### [Records for the exercise]
--

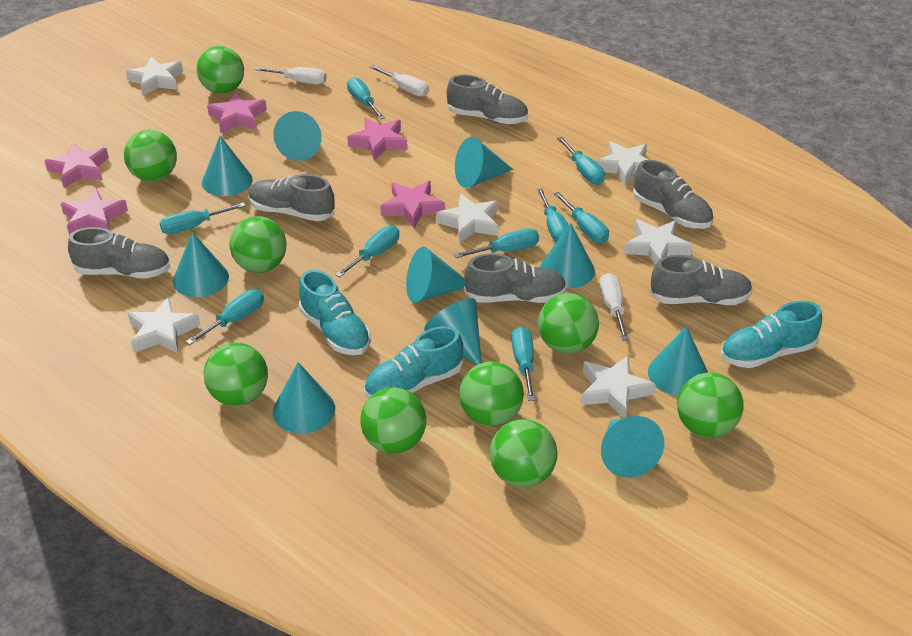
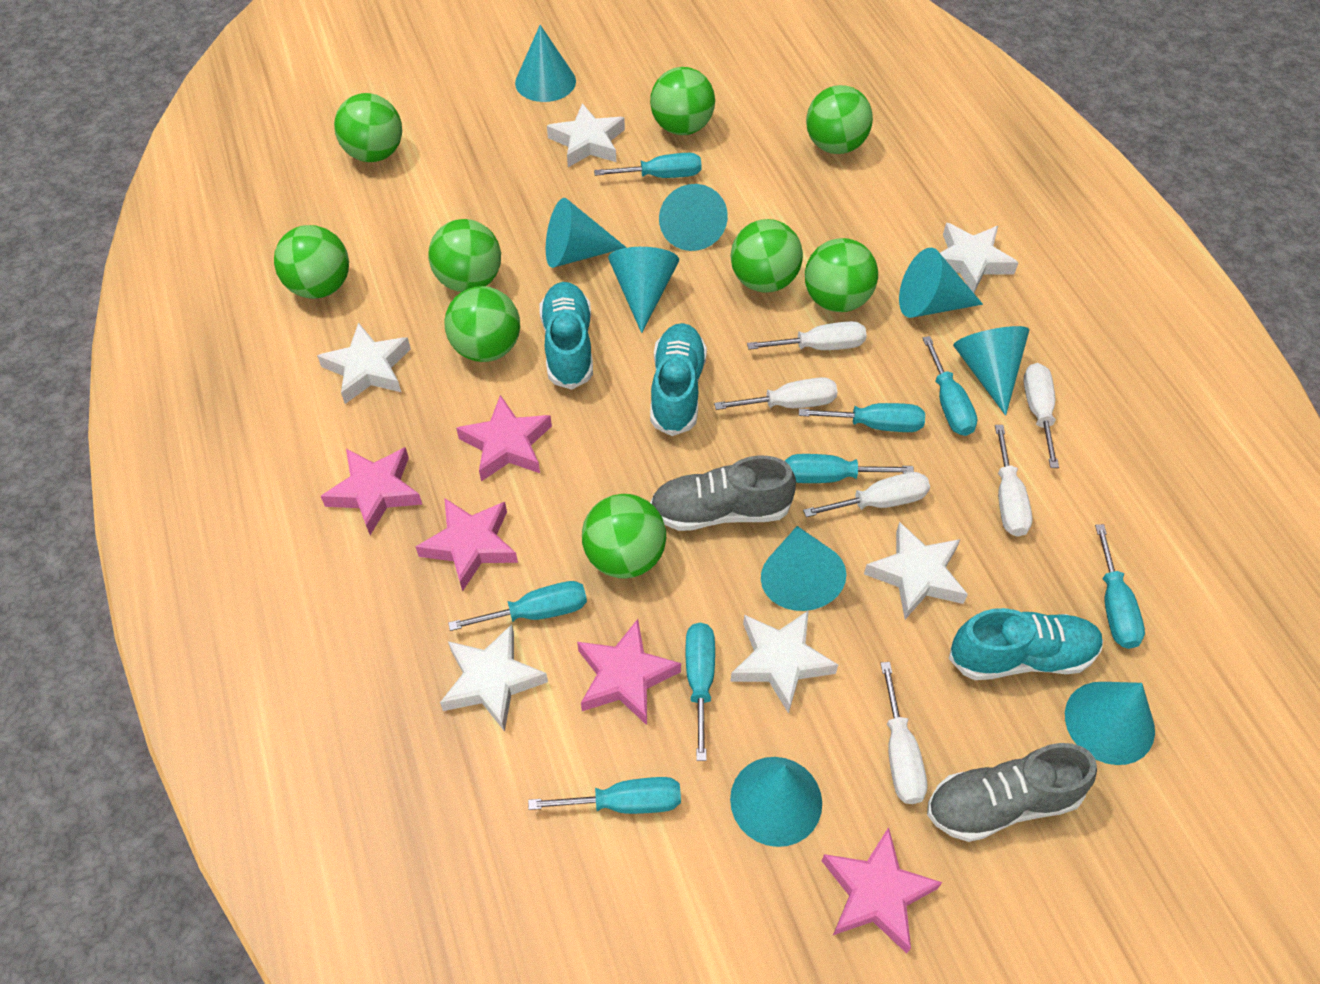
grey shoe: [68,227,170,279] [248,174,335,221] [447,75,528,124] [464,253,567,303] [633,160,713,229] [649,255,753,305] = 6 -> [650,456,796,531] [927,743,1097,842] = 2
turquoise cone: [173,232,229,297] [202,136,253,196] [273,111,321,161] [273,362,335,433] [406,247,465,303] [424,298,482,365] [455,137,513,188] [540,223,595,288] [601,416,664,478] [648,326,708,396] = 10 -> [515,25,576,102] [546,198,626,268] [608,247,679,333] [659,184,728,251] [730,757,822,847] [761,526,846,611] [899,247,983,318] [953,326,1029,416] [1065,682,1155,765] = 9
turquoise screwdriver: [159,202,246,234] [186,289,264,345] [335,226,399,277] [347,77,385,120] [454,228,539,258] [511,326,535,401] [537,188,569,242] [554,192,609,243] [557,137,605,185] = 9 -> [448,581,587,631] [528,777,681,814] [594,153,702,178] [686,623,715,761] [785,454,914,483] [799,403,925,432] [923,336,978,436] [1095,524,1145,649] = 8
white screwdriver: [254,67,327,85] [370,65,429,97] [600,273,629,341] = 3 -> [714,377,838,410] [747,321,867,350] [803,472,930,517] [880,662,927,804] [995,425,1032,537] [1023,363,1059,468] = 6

--

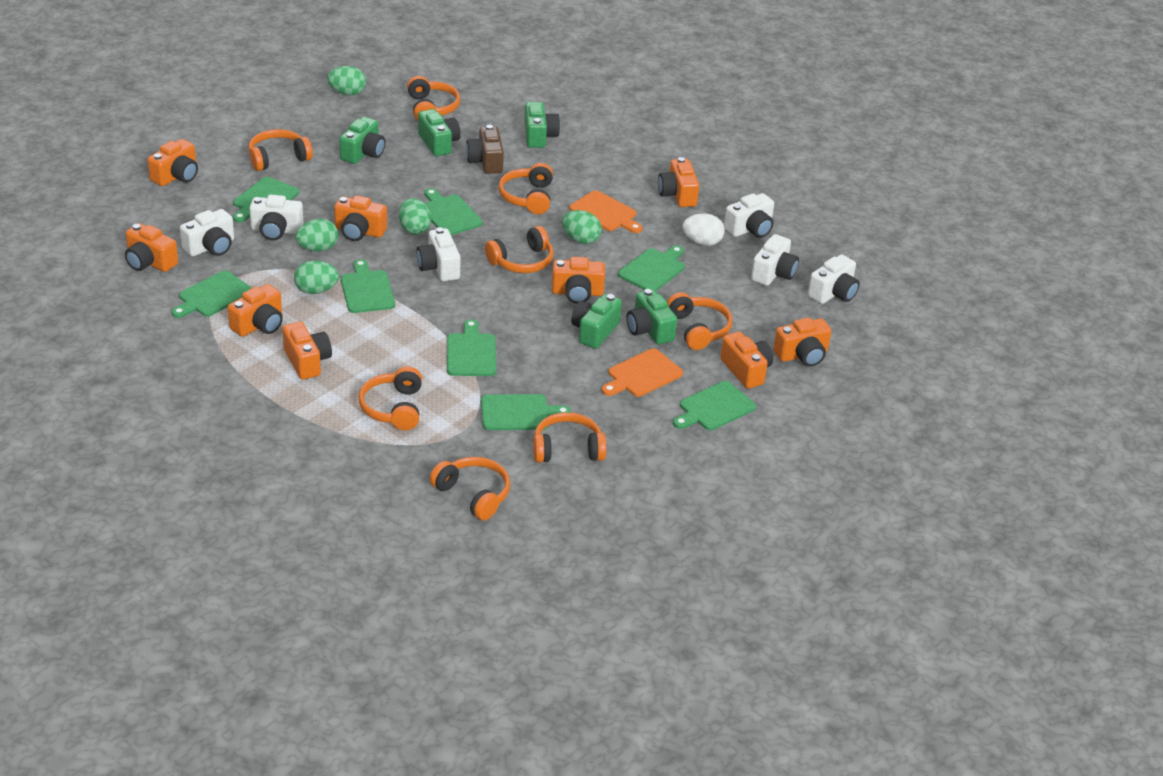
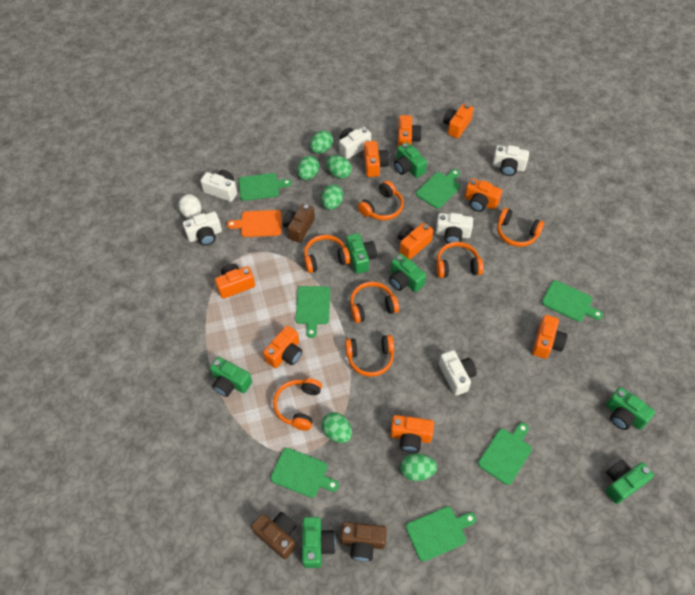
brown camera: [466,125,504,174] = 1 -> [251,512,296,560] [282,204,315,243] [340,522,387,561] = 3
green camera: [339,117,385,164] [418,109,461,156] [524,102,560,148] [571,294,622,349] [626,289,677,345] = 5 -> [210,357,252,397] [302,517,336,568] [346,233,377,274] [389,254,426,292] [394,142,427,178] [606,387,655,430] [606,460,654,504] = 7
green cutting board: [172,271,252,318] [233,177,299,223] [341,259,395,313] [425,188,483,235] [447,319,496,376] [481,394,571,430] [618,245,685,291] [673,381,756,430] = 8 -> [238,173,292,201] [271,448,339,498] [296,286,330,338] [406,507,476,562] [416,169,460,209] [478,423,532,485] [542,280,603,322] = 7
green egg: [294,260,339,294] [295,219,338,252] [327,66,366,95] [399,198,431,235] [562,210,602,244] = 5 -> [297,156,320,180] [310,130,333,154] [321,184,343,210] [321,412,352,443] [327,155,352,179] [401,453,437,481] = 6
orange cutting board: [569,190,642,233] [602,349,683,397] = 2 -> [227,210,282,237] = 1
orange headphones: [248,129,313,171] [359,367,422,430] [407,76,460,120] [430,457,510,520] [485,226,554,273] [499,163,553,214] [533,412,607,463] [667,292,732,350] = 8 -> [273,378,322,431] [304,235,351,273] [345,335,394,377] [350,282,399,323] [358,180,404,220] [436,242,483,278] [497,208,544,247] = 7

--

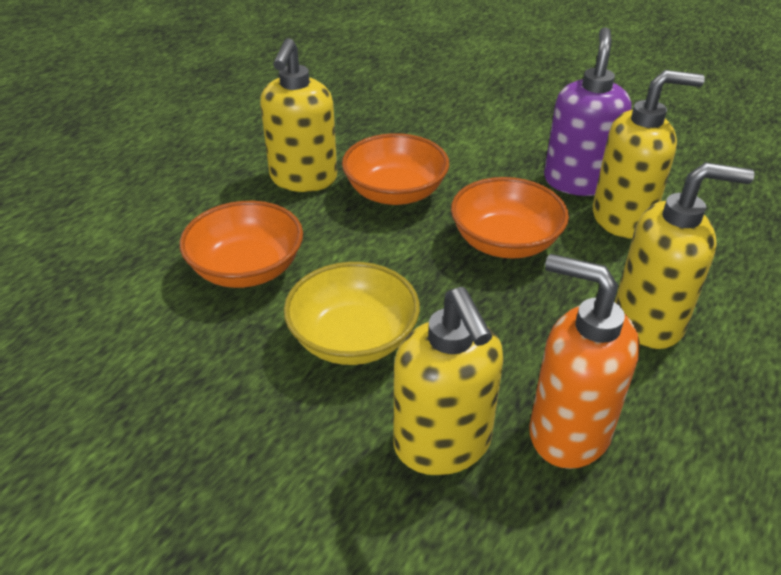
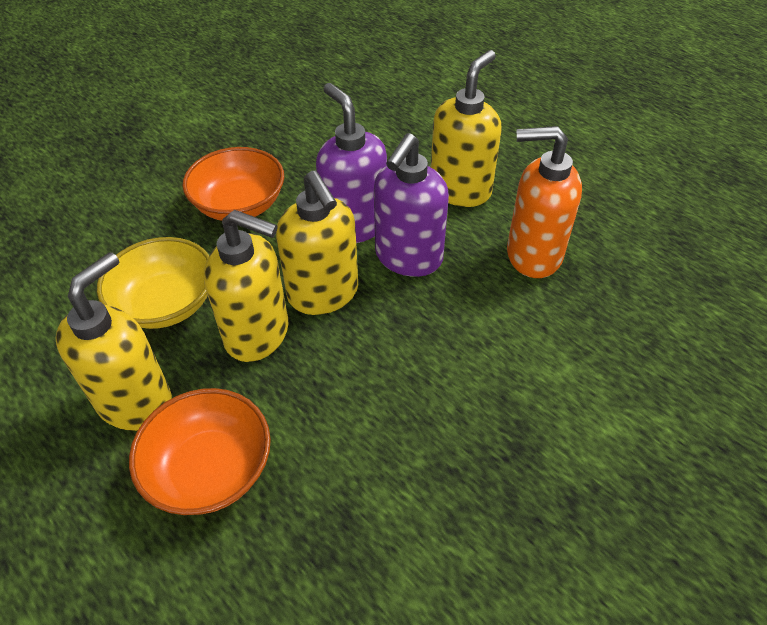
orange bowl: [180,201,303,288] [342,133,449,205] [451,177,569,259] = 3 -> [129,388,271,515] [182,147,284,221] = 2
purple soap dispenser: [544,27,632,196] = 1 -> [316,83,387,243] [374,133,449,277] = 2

--

### [Exercise instructions]
Return only the part of the records above that opens with the line containing "brown camera: [466,125,504,174]" and closes with the line containing "green cutting board: [172,271,252,318]", ends included.

### [Exercise output]
brown camera: [466,125,504,174] = 1 -> [251,512,296,560] [282,204,315,243] [340,522,387,561] = 3
green camera: [339,117,385,164] [418,109,461,156] [524,102,560,148] [571,294,622,349] [626,289,677,345] = 5 -> [210,357,252,397] [302,517,336,568] [346,233,377,274] [389,254,426,292] [394,142,427,178] [606,387,655,430] [606,460,654,504] = 7
green cutting board: [172,271,252,318] [233,177,299,223] [341,259,395,313] [425,188,483,235] [447,319,496,376] [481,394,571,430] [618,245,685,291] [673,381,756,430] = 8 -> [238,173,292,201] [271,448,339,498] [296,286,330,338] [406,507,476,562] [416,169,460,209] [478,423,532,485] [542,280,603,322] = 7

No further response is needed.